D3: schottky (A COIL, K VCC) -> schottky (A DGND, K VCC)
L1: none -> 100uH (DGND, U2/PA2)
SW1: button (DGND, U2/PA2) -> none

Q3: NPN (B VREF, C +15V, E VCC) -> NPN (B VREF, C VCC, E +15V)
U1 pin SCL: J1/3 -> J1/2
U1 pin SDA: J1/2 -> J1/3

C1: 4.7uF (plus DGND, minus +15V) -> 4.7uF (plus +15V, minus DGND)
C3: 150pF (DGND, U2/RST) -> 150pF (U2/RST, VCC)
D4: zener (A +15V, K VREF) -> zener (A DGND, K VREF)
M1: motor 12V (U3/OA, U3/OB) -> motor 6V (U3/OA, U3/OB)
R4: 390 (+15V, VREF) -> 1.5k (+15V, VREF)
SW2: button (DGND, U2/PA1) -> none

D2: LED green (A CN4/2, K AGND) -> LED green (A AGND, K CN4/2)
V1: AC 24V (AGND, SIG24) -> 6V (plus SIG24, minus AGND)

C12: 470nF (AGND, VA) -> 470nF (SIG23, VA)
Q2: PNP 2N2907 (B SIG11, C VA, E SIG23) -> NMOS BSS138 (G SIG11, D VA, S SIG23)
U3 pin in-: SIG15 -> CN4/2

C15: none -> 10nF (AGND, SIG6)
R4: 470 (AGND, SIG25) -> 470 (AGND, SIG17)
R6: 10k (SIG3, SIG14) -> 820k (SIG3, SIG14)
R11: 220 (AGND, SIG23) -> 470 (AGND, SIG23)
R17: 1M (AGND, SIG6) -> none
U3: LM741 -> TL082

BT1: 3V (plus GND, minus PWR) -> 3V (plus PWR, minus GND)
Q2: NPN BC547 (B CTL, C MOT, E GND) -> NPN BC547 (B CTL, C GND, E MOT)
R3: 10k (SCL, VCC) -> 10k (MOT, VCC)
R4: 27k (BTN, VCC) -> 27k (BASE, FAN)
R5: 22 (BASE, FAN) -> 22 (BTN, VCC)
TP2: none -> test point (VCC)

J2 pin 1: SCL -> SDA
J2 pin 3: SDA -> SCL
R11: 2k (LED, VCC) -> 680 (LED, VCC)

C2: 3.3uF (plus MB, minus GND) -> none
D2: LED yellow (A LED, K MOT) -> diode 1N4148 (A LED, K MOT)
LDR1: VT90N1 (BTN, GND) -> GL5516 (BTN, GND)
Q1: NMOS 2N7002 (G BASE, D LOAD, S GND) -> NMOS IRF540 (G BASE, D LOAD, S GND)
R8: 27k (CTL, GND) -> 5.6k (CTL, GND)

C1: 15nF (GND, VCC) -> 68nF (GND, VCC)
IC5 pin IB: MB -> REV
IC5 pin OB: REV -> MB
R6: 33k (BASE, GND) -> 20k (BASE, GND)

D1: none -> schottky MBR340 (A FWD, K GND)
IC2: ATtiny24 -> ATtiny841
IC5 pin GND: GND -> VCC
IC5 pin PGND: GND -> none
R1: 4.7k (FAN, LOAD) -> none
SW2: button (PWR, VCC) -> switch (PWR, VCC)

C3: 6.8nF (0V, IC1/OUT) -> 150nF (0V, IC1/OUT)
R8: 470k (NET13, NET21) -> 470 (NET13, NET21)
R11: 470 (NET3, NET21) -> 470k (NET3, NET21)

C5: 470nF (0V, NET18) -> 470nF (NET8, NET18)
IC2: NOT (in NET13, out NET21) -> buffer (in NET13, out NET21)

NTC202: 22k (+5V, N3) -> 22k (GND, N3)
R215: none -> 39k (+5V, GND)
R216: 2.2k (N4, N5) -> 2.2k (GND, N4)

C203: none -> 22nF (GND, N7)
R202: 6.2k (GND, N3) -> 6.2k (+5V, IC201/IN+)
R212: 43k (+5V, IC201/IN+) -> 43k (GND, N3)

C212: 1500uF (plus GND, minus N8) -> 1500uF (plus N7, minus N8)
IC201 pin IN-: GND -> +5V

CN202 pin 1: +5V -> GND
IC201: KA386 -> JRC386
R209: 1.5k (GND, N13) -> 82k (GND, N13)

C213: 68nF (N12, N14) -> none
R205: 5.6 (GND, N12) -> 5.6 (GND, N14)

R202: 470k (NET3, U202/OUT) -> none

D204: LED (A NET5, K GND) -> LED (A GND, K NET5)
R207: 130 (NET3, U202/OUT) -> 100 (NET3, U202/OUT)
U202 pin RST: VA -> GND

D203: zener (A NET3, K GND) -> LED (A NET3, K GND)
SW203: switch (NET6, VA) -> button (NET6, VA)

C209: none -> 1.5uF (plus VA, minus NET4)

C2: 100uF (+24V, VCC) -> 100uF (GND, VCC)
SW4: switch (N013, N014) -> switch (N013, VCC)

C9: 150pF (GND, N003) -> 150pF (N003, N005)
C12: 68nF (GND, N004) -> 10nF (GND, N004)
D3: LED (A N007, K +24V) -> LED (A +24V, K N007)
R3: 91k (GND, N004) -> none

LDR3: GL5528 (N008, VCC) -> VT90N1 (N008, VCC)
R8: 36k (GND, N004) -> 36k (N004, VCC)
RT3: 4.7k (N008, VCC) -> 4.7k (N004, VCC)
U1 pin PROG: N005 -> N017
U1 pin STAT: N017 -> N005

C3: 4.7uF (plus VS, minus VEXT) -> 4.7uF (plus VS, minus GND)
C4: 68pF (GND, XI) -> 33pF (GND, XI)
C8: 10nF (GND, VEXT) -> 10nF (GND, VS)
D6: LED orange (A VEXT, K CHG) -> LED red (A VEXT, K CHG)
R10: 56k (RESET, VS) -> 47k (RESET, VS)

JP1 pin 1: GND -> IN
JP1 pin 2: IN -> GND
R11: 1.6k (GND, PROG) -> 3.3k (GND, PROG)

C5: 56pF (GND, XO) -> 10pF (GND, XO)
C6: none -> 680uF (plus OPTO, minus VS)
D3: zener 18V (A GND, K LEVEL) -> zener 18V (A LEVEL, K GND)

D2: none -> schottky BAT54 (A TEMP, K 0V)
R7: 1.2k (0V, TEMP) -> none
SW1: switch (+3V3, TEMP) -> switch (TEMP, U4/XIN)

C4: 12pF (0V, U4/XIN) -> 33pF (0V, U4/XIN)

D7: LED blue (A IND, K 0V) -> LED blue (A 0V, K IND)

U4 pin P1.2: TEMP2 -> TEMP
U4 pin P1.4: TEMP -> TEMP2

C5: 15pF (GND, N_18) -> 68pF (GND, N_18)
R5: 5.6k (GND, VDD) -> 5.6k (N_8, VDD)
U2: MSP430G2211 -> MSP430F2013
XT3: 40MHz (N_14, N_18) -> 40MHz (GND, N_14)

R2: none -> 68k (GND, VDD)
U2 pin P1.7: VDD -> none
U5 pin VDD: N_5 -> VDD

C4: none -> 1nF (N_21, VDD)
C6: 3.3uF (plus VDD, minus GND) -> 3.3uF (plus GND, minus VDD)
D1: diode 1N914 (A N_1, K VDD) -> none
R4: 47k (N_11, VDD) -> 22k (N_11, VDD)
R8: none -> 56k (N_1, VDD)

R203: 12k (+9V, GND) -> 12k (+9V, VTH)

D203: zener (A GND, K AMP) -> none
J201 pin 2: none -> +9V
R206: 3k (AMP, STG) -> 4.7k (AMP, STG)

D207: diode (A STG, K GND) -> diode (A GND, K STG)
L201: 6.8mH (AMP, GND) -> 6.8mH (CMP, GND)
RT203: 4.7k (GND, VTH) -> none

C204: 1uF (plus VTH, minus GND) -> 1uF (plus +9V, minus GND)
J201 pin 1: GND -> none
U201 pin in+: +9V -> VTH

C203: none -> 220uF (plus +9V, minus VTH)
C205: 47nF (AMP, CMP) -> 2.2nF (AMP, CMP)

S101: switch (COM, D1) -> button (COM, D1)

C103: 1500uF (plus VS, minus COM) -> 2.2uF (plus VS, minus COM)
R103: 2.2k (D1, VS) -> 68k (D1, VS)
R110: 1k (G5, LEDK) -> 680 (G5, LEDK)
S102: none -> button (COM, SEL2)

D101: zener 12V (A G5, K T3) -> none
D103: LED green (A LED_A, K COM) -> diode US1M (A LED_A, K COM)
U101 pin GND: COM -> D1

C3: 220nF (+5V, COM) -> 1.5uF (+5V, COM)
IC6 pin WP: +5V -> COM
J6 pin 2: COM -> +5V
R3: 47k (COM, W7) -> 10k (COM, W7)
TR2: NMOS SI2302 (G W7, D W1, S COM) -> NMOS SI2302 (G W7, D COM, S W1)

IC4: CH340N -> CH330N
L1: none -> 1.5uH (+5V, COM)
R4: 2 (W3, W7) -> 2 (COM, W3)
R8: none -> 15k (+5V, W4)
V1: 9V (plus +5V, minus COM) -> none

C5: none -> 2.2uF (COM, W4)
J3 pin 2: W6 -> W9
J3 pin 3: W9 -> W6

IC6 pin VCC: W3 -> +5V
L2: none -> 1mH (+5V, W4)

_Try it_
Filter the material for the word "TEMP" and copy each matching line.

_Answer to the exercise_
D2: none -> schottky BAT54 (A TEMP, K 0V)
R7: 1.2k (0V, TEMP) -> none
SW1: switch (+3V3, TEMP) -> switch (TEMP, U4/XIN)
U4 pin P1.2: TEMP2 -> TEMP
U4 pin P1.4: TEMP -> TEMP2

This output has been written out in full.